Before-and-after scene images

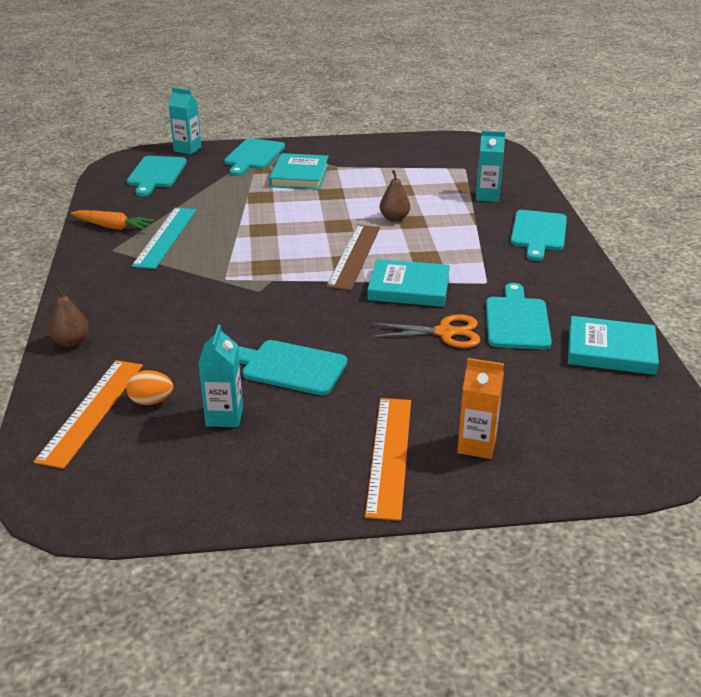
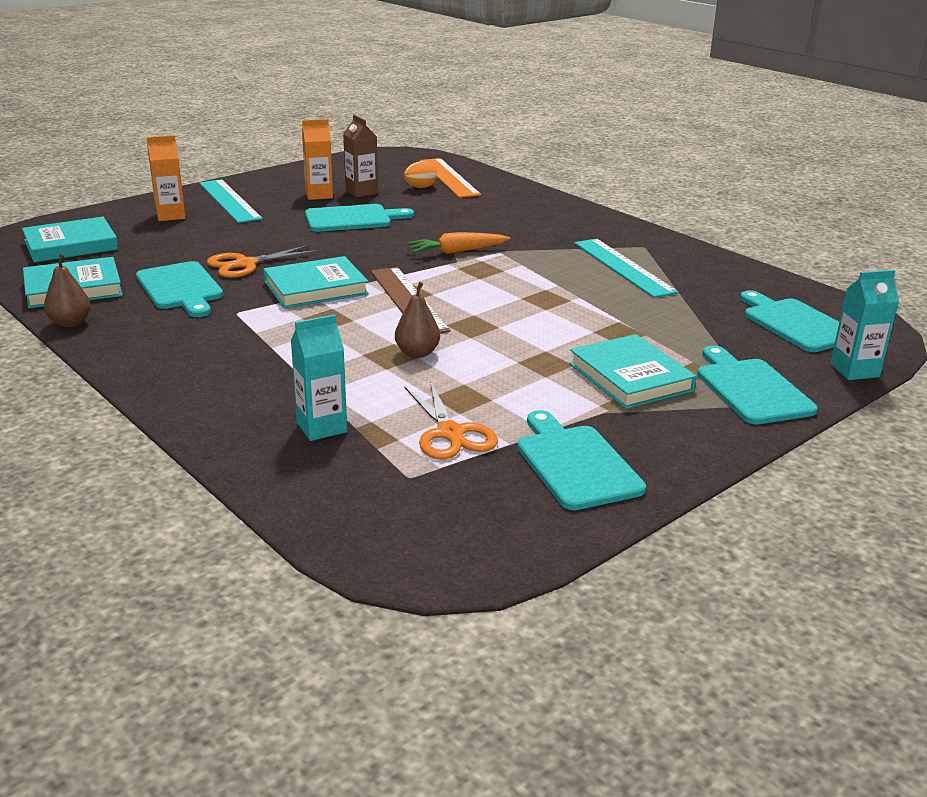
camera: 145 degrees right, 5 degrees down
(71, 342) = (532, 196): brown pear -> brown pear (70, 323)
(113, 227) = (691, 262): orange carrot -> orange carrot (457, 252)
(224, 416) = (361, 192): turquoise carton -> brown carton
(277, 428) = (319, 195): none -> orange carton
(389, 455) = (229, 201): orange ruler -> turquoise ruler
(426, 178) = (450, 433): none -> orange scissors
(538, 233) = (205, 388): turquoise cutting board -> turquoise cutting board (575, 463)
(606, 422) = (71, 245): none -> turquoise book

WORK INSTRUCTION
Take every record and copy it word for word, dropping the pictures.

ANSWER SECTION
camera: 145 degrees right, 5 degrees down
(71, 342) = (532, 196): brown pear -> brown pear (70, 323)
(113, 227) = (691, 262): orange carrot -> orange carrot (457, 252)
(224, 416) = (361, 192): turquoise carton -> brown carton
(277, 428) = (319, 195): none -> orange carton
(389, 455) = (229, 201): orange ruler -> turquoise ruler
(426, 178) = (450, 433): none -> orange scissors
(538, 233) = (205, 388): turquoise cutting board -> turquoise cutting board (575, 463)
(606, 422) = (71, 245): none -> turquoise book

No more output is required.